— TO BE DONE —
Write out again exactly the lines from the one containing "Highlight <item>stroma</item>. (SVG masks)" through the one containing "Target: stroma. Return masks as SVG.", both included, and omit the pictures.

═════ MATERIAL FOR THIS EXERCISE ═════

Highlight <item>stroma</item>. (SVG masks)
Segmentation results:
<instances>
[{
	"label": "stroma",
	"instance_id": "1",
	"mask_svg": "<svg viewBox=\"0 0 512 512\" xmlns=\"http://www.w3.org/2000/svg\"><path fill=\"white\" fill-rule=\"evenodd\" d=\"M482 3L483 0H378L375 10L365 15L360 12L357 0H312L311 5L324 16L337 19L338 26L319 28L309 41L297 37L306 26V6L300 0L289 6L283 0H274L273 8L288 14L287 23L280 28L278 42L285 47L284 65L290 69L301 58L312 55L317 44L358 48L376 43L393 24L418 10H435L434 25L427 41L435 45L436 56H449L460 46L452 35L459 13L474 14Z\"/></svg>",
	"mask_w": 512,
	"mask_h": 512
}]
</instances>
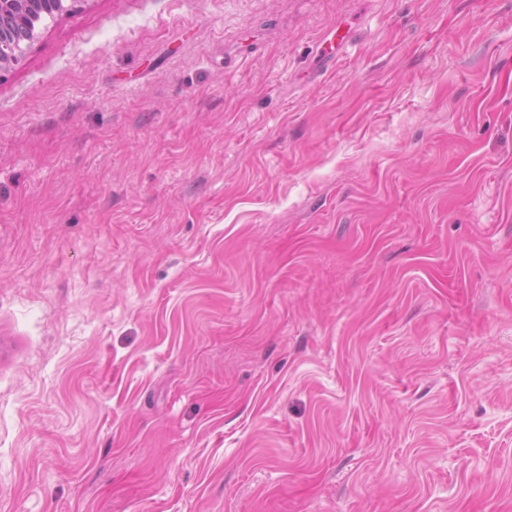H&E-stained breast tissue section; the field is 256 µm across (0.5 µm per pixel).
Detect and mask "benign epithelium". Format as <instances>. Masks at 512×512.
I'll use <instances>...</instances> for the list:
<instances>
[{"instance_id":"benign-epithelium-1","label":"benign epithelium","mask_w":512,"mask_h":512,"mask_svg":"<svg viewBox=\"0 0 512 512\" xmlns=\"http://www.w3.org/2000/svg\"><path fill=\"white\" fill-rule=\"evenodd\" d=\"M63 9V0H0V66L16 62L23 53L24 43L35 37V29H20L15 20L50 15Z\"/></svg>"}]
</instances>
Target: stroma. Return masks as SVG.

═════
═════ MATERIAL FOR THIS EXERCISE ═════

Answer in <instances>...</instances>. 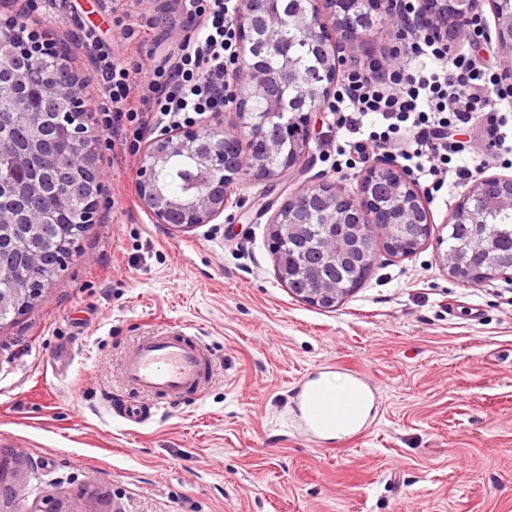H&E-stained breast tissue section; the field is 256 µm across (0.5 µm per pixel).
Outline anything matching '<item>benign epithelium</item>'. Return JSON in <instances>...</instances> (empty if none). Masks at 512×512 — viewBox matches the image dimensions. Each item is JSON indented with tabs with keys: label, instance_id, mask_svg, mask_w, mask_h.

═════
═════ MATERIAL FOR THIS EXERCISE ═════

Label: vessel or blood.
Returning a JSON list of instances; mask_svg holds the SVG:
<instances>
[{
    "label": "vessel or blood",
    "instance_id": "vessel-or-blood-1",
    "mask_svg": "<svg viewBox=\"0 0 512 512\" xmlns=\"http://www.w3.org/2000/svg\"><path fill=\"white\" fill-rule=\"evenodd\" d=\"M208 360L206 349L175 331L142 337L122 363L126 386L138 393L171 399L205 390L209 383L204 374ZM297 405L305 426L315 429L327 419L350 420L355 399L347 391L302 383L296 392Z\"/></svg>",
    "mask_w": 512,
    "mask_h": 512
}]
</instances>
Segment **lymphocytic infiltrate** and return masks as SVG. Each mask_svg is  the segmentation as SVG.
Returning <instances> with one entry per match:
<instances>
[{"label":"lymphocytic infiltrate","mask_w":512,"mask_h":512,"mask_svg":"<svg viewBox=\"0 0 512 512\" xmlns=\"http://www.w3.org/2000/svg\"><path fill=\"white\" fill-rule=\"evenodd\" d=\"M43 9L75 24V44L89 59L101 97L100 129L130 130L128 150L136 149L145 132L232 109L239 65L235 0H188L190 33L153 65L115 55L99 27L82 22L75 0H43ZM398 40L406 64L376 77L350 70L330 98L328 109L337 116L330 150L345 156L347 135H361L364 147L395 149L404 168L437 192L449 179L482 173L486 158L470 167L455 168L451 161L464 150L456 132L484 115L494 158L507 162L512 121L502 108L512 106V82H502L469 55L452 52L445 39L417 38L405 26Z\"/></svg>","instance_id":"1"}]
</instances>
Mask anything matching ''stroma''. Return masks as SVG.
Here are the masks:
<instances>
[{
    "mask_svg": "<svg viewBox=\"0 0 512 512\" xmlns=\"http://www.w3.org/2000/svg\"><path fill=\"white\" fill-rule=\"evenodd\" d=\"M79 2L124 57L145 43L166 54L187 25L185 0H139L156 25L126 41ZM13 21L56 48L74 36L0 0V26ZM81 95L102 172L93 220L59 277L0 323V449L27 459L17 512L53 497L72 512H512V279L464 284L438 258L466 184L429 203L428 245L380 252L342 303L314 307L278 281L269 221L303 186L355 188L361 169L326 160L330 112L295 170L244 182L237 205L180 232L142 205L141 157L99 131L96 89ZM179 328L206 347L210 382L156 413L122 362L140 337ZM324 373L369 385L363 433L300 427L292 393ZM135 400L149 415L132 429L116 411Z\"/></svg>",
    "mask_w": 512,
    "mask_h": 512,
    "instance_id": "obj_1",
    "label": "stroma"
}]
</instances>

═════

— EXERCISE RESULT —
Highlight <item>stroma</item>. (SVG masks)
Segmentation results:
<instances>
[{
	"label": "stroma",
	"instance_id": "1",
	"mask_svg": "<svg viewBox=\"0 0 512 512\" xmlns=\"http://www.w3.org/2000/svg\"><path fill=\"white\" fill-rule=\"evenodd\" d=\"M482 3L483 0H378L375 10L365 15L360 12L357 0H312L311 5L324 16L337 19L338 26L319 28L309 41L297 37L306 26V6L300 0L289 6L283 0H274L273 8L288 14L287 23L280 28L278 42L285 47L284 65L290 69L301 58L312 55L317 44L358 48L376 43L393 24L418 10H435L434 25L427 41L435 45L436 56H449L460 46L452 35L459 13L474 14Z\"/></svg>",
	"mask_w": 512,
	"mask_h": 512
}]
</instances>
H&E-stained breast tissue section; the field is 256 µm across (0.5 µm per pixel).
Detect and mask "benign epithelium". Format as <instances>. Masks at 512×512.
I'll use <instances>...</instances> for the list:
<instances>
[{"instance_id":"benign-epithelium-1","label":"benign epithelium","mask_w":512,"mask_h":512,"mask_svg":"<svg viewBox=\"0 0 512 512\" xmlns=\"http://www.w3.org/2000/svg\"><path fill=\"white\" fill-rule=\"evenodd\" d=\"M63 9V0H0V66L16 62L23 53L24 43L35 37V29H20L15 20L50 15Z\"/></svg>"}]
</instances>
Target: stroma. Return masks as SVG.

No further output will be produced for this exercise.